+++ 제공 정보 +++

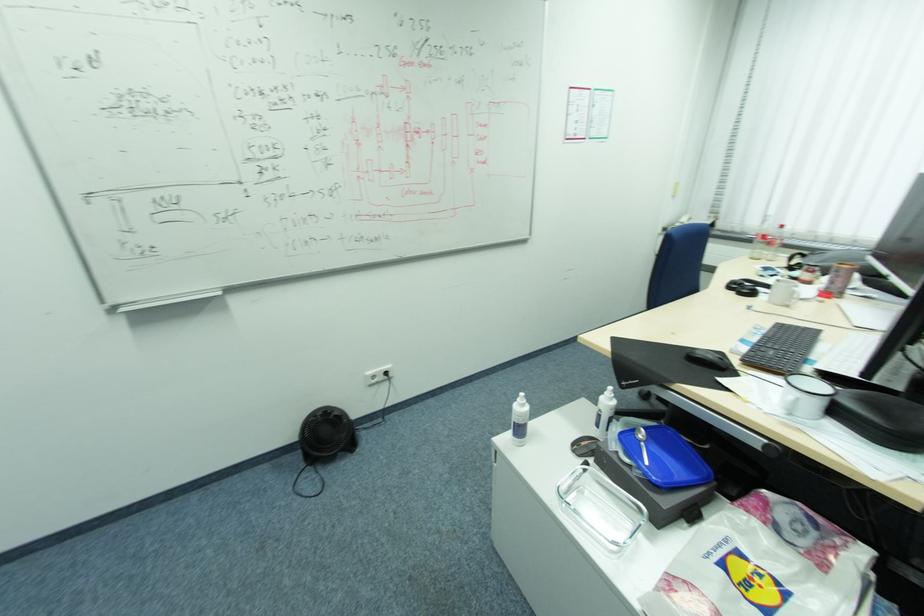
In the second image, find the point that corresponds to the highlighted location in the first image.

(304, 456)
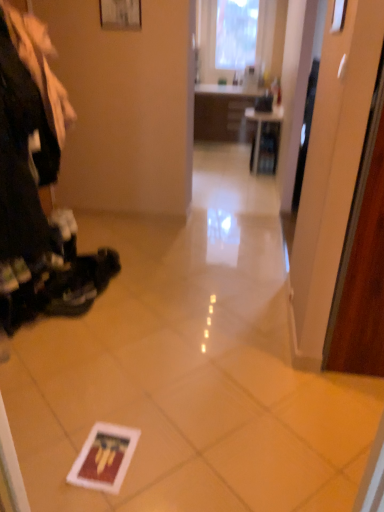
Question: Does matte black shelf at center have a lesser width compared to matte white picture frame at upper center?

Choices:
 (A) no
 (B) yes

Answer: (A)

Question: From a real-world perspective, is matte black shelf at center positioned over matte white picture frame at upper center based on gravity?

Choices:
 (A) yes
 (B) no

Answer: (B)

Question: Is matte black shelf at center positioned with its back to matte white picture frame at upper center?

Choices:
 (A) no
 (B) yes

Answer: (A)

Question: Are matte black shelf at center and matte white picture frame at upper center beside each other?

Choices:
 (A) no
 (B) yes

Answer: (A)

Question: Does matte black shelf at center have a greater width compared to matte white picture frame at upper center?

Choices:
 (A) yes
 (B) no

Answer: (A)

Question: Is matte black shelf at center not inside matte white picture frame at upper center?

Choices:
 (A) no
 (B) yes

Answer: (B)

Question: Is the position of matte white picture frame at upper center less distant than that of matte black shelf at center?

Choices:
 (A) no
 (B) yes

Answer: (B)

Question: Is matte white picture frame at upper center thinner than matte black shelf at center?

Choices:
 (A) yes
 (B) no

Answer: (A)

Question: Can you confirm if matte white picture frame at upper center is taller than matte black shelf at center?

Choices:
 (A) no
 (B) yes

Answer: (A)

Question: Can you confirm if matte white picture frame at upper center is positioned to the right of matte black shelf at center?

Choices:
 (A) yes
 (B) no

Answer: (B)

Question: Would you say matte white picture frame at upper center is a long distance from matte black shelf at center?

Choices:
 (A) no
 (B) yes

Answer: (B)

Question: Would you say matte white picture frame at upper center contains matte black shelf at center?

Choices:
 (A) no
 (B) yes

Answer: (A)

Question: From the image's perspective, is matte black shelf at center located above or below matte white picture frame at upper center?

Choices:
 (A) above
 (B) below

Answer: (B)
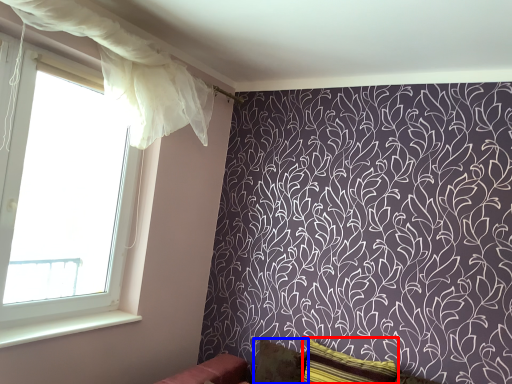
Question: Among these objects, which one is farthest to the camera, pillow (highlighted by a red box) or pillow (highlighted by a blue box)?

Choices:
 (A) pillow
 (B) pillow

Answer: (B)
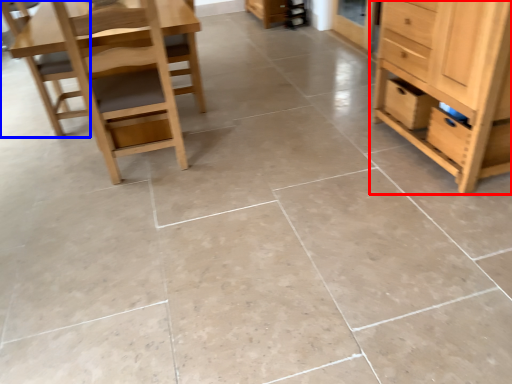
Question: Which point is further to the camera, chest of drawers (highlighted by a red box) or chair (highlighted by a blue box)?

Choices:
 (A) chest of drawers
 (B) chair

Answer: (B)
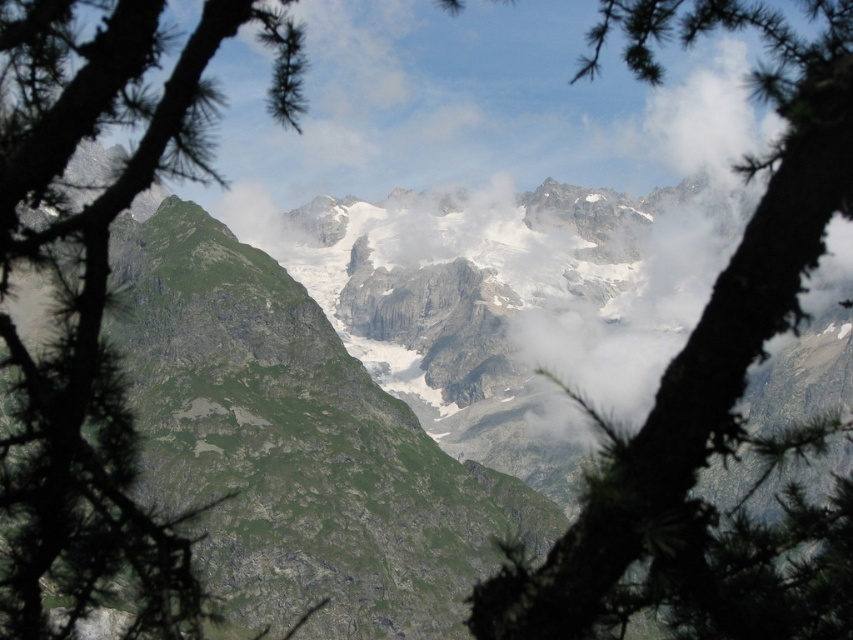
You are standing in front of the mountain landscape scene. There is a point marked at coordinates point (712, 390). What object is located at this point?

The point (712, 390) corresponds to the green textured branch at center.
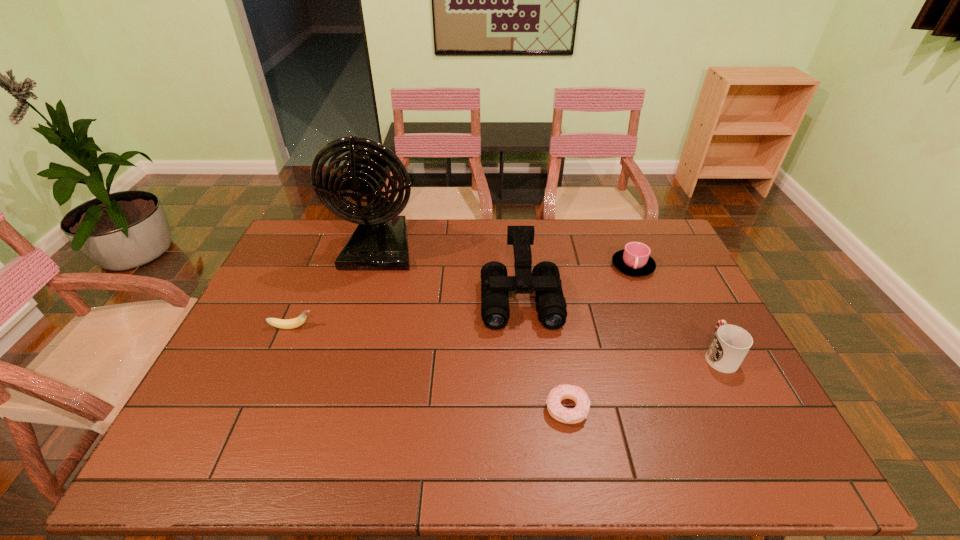
The height and width of the screenshot is (540, 960). In order to click on vacant area that satisfies the following two spatial constraints: 1. on the handle side of the third tallest object; 2. at the stem of the banana in this screenshot , I will do `click(705, 327)`.

I want to click on free space in the image that satisfies the following two spatial constraints: 1. on the front lenses of the binoculars; 2. at the stem of the banana, so click(x=523, y=327).

Find the location of a particular element. The height and width of the screenshot is (540, 960). vacant space that satisfies the following two spatial constraints: 1. in front of the tallest object to blow air; 2. at the stem of the banana is located at coordinates (358, 327).

Identify the location of free space in the image that satisfies the following two spatial constraints: 1. at the stem of the banana; 2. on the handle side of the fourth shortest object. (280, 355).

In order to click on free region that satisfies the following two spatial constraints: 1. at the stem of the banana; 2. on the handle side of the nearer cup in this screenshot , I will do `click(280, 355)`.

This screenshot has width=960, height=540. I want to click on free point that satisfies the following two spatial constraints: 1. on the front lenses of the nearest object; 2. on the right side of the second tallest object, so click(532, 409).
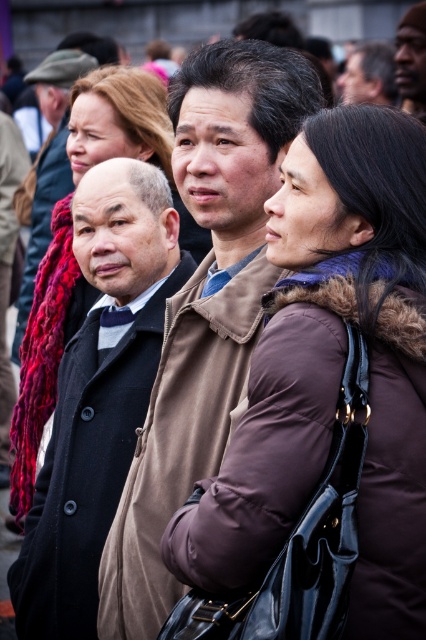
Question: Observing the image, what is the correct spatial positioning of dark brown wool coat at center in reference to red knitted scarf at left?

Choices:
 (A) above
 (B) below

Answer: (B)

Question: Which object is the closest to the purple fuzzy scarf at center?

Choices:
 (A) dark brown wool coat at center
 (B) brown fuzzy coat at center

Answer: (B)

Question: Is purple fuzzy scarf at center positioned in front of matte brown hair at upper right?

Choices:
 (A) yes
 (B) no

Answer: (A)

Question: Which point is farther from the camera taking this photo?

Choices:
 (A) (416, 77)
 (B) (307, 563)
 (C) (141, 397)

Answer: (A)

Question: Is purple fuzzy scarf at center closer to the viewer compared to red knitted scarf at left?

Choices:
 (A) no
 (B) yes

Answer: (B)

Question: Among these objects, which one is nearest to the camera?

Choices:
 (A) knitted wool scarf at upper left
 (B) brown matte jacket at center
 (C) matte brown hair at upper right
 (D) brown fuzzy coat at center

Answer: (D)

+++

→ **과제 내용**:
위 목록에서 "will"라는 단어가 들어 있는 줄의 수를 숫자만으로 제시하세요.

→ **답변란**:
2